Itemized modification records:
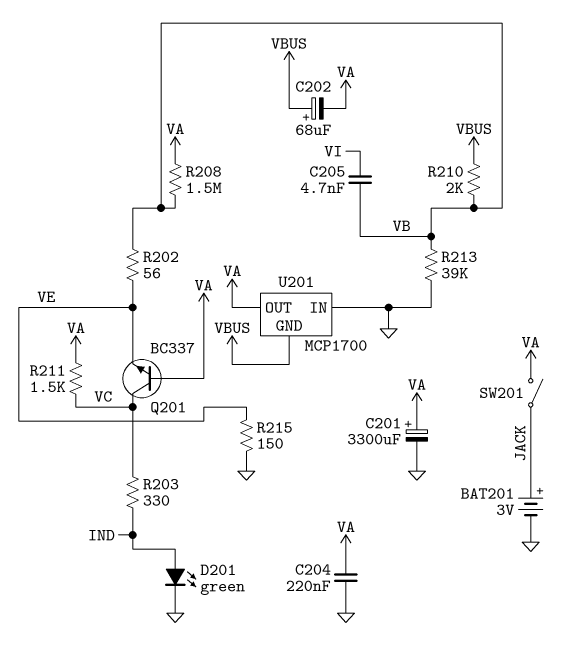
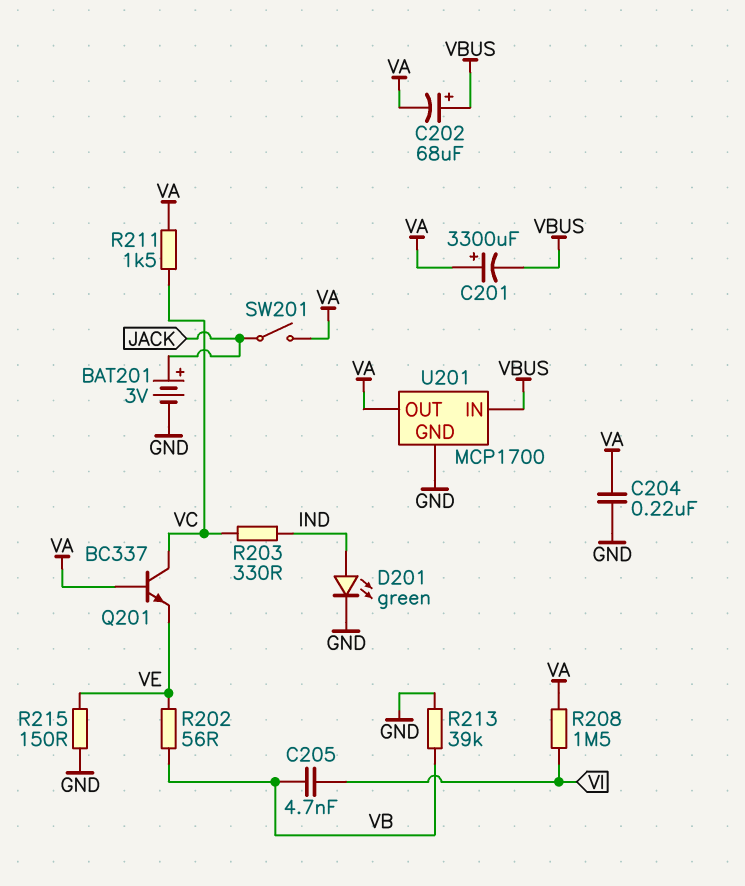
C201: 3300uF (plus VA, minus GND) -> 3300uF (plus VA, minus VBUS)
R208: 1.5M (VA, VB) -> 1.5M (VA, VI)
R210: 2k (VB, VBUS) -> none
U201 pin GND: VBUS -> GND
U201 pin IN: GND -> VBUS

* [What needs to be done]:
Apart from the pictures, write every entry out again exactly.

* [Output of the task]:
C201: 3300uF (plus VA, minus GND) -> 3300uF (plus VA, minus VBUS)
R208: 1.5M (VA, VB) -> 1.5M (VA, VI)
R210: 2k (VB, VBUS) -> none
U201 pin GND: VBUS -> GND
U201 pin IN: GND -> VBUS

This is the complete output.